## Begin EXERCISE MATERIALS

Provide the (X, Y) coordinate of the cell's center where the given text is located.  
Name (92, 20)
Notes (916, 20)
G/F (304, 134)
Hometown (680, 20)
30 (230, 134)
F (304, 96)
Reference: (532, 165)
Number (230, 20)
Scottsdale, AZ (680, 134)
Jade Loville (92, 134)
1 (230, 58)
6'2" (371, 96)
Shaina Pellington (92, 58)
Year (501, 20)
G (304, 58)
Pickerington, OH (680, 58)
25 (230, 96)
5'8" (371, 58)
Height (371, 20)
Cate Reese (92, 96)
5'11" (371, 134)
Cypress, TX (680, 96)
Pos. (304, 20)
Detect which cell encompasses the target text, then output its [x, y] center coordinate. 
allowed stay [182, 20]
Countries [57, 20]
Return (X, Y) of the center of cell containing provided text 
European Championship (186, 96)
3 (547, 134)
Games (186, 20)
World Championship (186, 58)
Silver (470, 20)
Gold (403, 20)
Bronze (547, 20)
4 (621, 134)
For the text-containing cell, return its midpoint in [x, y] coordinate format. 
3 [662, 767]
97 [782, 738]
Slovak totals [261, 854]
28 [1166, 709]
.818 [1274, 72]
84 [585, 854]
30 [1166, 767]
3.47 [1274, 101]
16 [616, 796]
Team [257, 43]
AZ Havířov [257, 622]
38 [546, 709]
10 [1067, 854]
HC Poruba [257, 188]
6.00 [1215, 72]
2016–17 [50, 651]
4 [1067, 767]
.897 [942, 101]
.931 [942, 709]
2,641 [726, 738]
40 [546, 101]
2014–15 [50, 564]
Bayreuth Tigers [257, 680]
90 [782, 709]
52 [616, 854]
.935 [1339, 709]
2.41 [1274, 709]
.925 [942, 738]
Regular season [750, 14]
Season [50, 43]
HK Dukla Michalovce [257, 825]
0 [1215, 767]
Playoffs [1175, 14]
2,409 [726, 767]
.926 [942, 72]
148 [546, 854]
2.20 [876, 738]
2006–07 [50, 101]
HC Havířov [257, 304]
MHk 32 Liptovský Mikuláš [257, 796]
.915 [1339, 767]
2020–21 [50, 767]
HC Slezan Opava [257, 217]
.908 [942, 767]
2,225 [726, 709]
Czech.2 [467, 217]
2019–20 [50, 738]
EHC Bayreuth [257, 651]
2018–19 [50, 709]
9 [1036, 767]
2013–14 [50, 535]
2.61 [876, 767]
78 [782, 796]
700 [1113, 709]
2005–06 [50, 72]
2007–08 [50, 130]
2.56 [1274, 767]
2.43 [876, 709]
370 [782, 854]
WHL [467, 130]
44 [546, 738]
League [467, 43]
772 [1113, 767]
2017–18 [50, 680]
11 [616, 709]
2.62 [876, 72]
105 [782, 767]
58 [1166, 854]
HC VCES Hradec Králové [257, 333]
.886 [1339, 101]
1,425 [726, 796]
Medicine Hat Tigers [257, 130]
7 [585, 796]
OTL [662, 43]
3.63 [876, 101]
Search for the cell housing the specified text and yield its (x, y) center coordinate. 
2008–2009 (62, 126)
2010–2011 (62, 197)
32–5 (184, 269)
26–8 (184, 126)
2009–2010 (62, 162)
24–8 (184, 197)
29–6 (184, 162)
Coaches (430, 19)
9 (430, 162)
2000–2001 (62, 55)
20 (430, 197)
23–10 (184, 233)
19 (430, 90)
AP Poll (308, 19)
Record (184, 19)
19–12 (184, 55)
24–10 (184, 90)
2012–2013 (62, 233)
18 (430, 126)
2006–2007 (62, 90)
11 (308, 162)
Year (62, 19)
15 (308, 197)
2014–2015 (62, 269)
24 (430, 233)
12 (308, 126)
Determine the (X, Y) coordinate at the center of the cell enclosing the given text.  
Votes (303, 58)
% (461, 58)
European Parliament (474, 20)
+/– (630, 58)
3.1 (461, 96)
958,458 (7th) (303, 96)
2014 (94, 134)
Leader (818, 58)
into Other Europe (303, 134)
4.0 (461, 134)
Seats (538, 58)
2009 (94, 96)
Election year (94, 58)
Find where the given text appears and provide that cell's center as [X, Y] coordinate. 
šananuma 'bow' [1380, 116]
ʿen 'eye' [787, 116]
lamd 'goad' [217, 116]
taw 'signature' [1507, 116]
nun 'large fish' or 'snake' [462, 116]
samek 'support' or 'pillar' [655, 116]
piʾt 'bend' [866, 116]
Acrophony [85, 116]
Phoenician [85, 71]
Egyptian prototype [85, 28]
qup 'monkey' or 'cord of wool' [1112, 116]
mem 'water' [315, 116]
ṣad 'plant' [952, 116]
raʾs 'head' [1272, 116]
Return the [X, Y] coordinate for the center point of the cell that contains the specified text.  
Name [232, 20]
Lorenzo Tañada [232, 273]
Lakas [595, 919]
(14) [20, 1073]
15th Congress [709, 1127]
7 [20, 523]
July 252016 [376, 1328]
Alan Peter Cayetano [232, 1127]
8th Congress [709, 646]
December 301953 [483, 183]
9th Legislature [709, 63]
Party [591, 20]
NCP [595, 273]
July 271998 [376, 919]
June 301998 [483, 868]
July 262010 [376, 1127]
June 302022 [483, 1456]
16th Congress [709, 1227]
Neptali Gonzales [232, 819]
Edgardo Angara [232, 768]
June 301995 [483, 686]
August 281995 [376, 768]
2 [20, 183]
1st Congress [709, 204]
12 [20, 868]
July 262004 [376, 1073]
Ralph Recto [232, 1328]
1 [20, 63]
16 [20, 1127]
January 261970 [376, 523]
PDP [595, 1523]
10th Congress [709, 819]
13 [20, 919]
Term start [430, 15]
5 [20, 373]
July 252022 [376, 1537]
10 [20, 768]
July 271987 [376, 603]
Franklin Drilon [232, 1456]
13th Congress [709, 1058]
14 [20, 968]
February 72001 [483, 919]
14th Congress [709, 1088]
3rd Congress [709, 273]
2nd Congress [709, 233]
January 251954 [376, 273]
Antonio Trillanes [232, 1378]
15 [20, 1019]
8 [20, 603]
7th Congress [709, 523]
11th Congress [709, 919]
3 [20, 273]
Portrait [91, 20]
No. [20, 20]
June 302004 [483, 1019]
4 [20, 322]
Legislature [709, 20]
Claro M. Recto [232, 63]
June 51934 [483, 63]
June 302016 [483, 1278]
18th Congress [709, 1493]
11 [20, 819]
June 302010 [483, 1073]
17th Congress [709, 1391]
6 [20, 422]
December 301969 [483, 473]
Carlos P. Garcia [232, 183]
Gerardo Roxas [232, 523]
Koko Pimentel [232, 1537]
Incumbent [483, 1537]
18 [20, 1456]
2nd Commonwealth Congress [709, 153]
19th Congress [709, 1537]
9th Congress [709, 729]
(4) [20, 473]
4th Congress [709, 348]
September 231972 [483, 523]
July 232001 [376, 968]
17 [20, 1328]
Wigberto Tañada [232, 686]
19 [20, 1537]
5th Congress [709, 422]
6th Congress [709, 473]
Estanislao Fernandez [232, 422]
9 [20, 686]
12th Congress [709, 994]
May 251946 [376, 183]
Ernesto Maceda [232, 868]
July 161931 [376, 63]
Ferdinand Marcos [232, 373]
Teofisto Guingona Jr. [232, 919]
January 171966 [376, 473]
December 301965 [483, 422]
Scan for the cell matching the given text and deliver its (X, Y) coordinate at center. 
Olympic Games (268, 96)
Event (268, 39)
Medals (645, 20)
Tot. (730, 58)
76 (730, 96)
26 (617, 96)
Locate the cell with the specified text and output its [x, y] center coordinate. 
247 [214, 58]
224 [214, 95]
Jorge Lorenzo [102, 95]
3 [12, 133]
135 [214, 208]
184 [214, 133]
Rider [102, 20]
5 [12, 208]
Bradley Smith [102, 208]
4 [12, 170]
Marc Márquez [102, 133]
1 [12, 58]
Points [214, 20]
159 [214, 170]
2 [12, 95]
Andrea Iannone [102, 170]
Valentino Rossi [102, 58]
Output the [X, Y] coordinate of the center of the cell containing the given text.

## End EXERCISE MATERIALS

*EXERCISE REQUIREMENTS*:
Reproduce the entries verbatim, beginning at their first line and stopping after the line that contains "Slovak totals [261, 854]".

*TASK SOLUTION*:
Provide the (X, Y) coordinate of the cell's center where the given text is located.  
Name (92, 20)
Notes (916, 20)
G/F (304, 134)
Hometown (680, 20)
30 (230, 134)
F (304, 96)
Reference: (532, 165)
Number (230, 20)
Scottsdale, AZ (680, 134)
Jade Loville (92, 134)
1 (230, 58)
6'2" (371, 96)
Shaina Pellington (92, 58)
Year (501, 20)
G (304, 58)
Pickerington, OH (680, 58)
25 (230, 96)
5'8" (371, 58)
Height (371, 20)
Cate Reese (92, 96)
5'11" (371, 134)
Cypress, TX (680, 96)
Pos. (304, 20)
Detect which cell encompasses the target text, then output its [x, y] center coordinate. 
allowed stay [182, 20]
Countries [57, 20]
Return (X, Y) of the center of cell containing provided text 
European Championship (186, 96)
3 (547, 134)
Games (186, 20)
World Championship (186, 58)
Silver (470, 20)
Gold (403, 20)
Bronze (547, 20)
4 (621, 134)
For the text-containing cell, return its midpoint in [x, y] coordinate format. 
3 [662, 767]
97 [782, 738]
Slovak totals [261, 854]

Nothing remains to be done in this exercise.